» **INSTRUCTIONS TO FOLLOW**
Every record here needs to be retyped exactly.

(Object displacement listings)

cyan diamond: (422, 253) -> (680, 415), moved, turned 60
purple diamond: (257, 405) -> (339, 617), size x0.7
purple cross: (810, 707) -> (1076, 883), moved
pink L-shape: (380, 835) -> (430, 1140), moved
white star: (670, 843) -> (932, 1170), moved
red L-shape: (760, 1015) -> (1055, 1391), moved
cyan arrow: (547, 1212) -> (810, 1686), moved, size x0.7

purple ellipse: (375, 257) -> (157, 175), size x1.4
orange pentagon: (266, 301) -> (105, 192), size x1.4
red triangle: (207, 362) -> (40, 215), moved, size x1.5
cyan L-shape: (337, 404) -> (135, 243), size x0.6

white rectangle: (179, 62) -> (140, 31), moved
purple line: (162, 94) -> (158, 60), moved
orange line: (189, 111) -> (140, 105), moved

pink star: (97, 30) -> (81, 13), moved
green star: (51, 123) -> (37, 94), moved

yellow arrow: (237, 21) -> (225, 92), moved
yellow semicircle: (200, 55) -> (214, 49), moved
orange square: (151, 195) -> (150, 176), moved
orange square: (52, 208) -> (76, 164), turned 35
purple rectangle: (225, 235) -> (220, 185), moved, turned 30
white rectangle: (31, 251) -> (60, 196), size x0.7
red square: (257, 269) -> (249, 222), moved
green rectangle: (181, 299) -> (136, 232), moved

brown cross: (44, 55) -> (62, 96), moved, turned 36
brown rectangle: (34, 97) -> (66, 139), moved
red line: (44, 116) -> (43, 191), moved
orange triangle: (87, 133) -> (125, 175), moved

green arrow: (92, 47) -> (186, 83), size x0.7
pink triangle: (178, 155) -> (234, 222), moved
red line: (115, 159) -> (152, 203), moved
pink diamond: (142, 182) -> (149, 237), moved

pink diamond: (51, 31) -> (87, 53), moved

» **ANSWER BOX**
cyan diamond: (422, 253) -> (680, 415), moved, turned 60
purple diamond: (257, 405) -> (339, 617), size x0.7
purple cross: (810, 707) -> (1076, 883), moved
pink L-shape: (380, 835) -> (430, 1140), moved
white star: (670, 843) -> (932, 1170), moved
red L-shape: (760, 1015) -> (1055, 1391), moved
cyan arrow: (547, 1212) -> (810, 1686), moved, size x0.7

purple ellipse: (375, 257) -> (157, 175), size x1.4
orange pentagon: (266, 301) -> (105, 192), size x1.4
red triangle: (207, 362) -> (40, 215), moved, size x1.5
cyan L-shape: (337, 404) -> (135, 243), size x0.6

white rectangle: (179, 62) -> (140, 31), moved
purple line: (162, 94) -> (158, 60), moved
orange line: (189, 111) -> (140, 105), moved

pink star: (97, 30) -> (81, 13), moved
green star: (51, 123) -> (37, 94), moved

yellow arrow: (237, 21) -> (225, 92), moved
yellow semicircle: (200, 55) -> (214, 49), moved
orange square: (151, 195) -> (150, 176), moved
orange square: (52, 208) -> (76, 164), turned 35
purple rectangle: (225, 235) -> (220, 185), moved, turned 30
white rectangle: (31, 251) -> (60, 196), size x0.7
red square: (257, 269) -> (249, 222), moved
green rectangle: (181, 299) -> (136, 232), moved

brown cross: (44, 55) -> (62, 96), moved, turned 36
brown rectangle: (34, 97) -> (66, 139), moved
red line: (44, 116) -> (43, 191), moved
orange triangle: (87, 133) -> (125, 175), moved

green arrow: (92, 47) -> (186, 83), size x0.7
pink triangle: (178, 155) -> (234, 222), moved
red line: (115, 159) -> (152, 203), moved
pink diamond: (142, 182) -> (149, 237), moved

pink diamond: (51, 31) -> (87, 53), moved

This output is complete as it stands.